Data supplied:
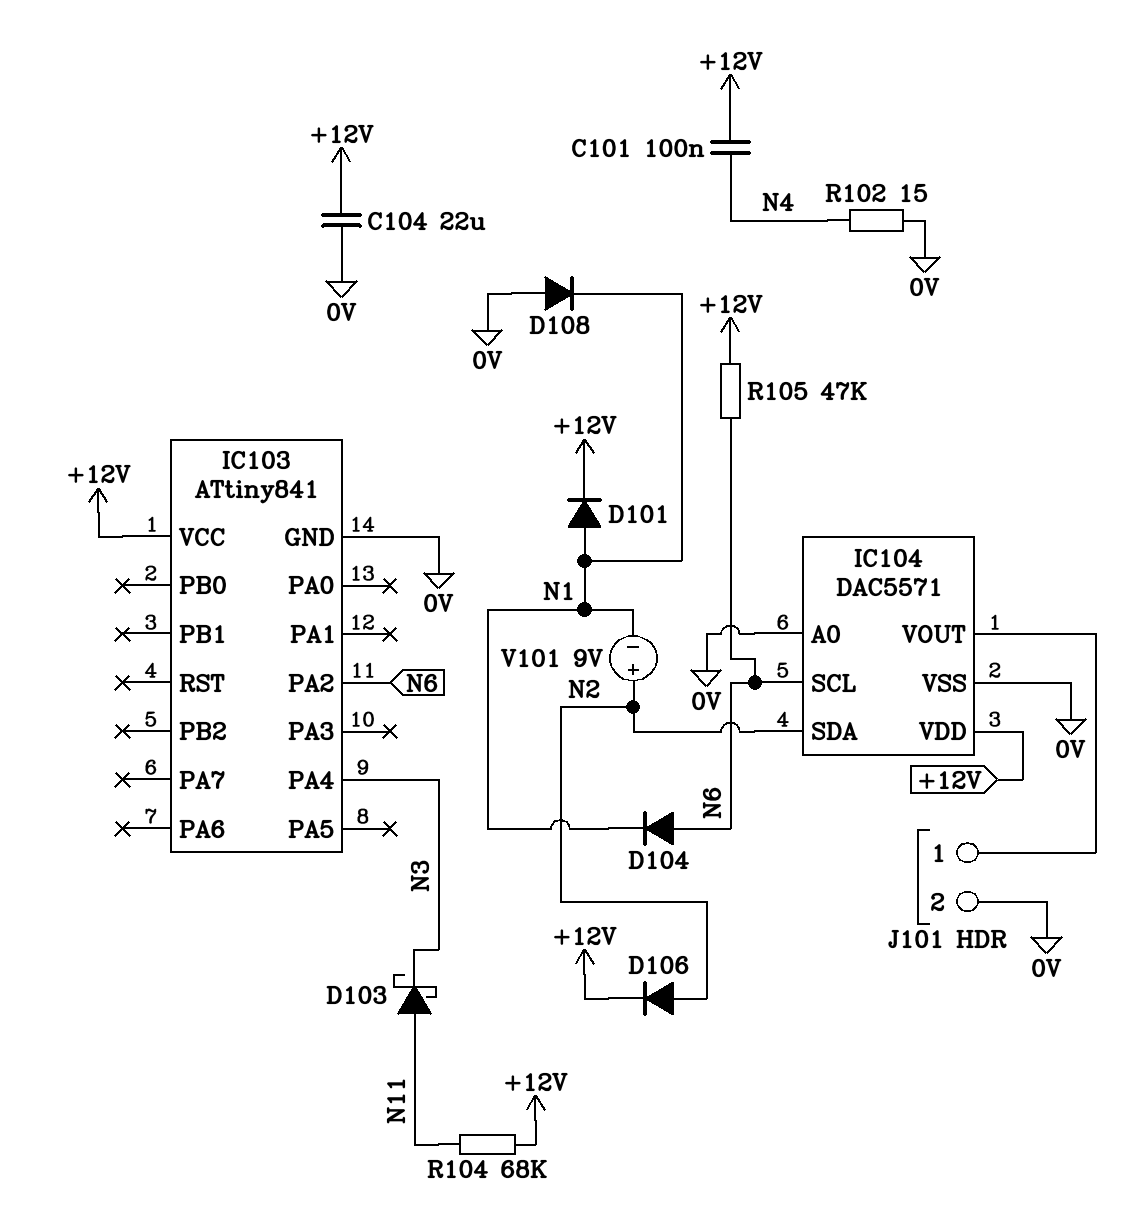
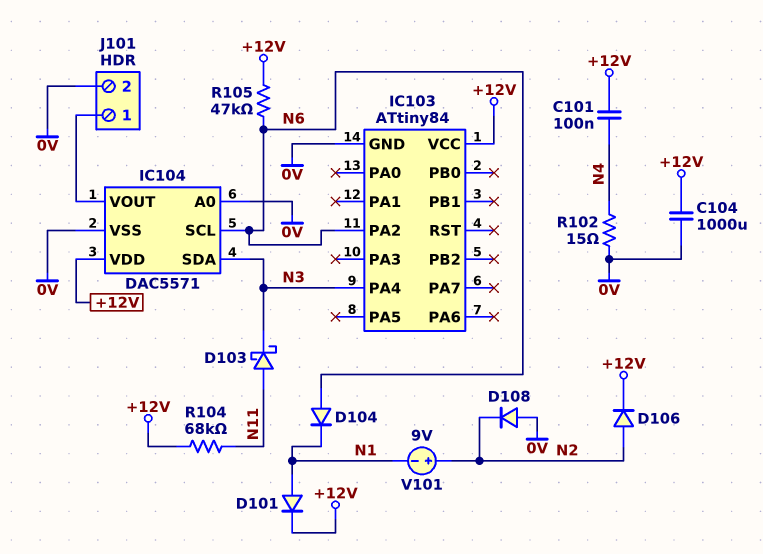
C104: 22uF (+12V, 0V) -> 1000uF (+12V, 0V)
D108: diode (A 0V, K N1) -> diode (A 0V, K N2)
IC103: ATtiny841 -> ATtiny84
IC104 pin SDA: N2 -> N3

...

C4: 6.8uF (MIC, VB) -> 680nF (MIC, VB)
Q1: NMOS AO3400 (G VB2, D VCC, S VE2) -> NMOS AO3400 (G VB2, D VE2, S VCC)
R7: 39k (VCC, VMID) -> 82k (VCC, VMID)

Task goal:
Copy out the lines above exactly, beginning at the one that contains "C4: 6.8uF (MIC, VB) -> 680nF (MIC, VB)" and ending at the one that contains "R7: 39k (VCC, VMID) -> 82k (VCC, VMID)".

Exercise output:
C4: 6.8uF (MIC, VB) -> 680nF (MIC, VB)
Q1: NMOS AO3400 (G VB2, D VCC, S VE2) -> NMOS AO3400 (G VB2, D VE2, S VCC)
R7: 39k (VCC, VMID) -> 82k (VCC, VMID)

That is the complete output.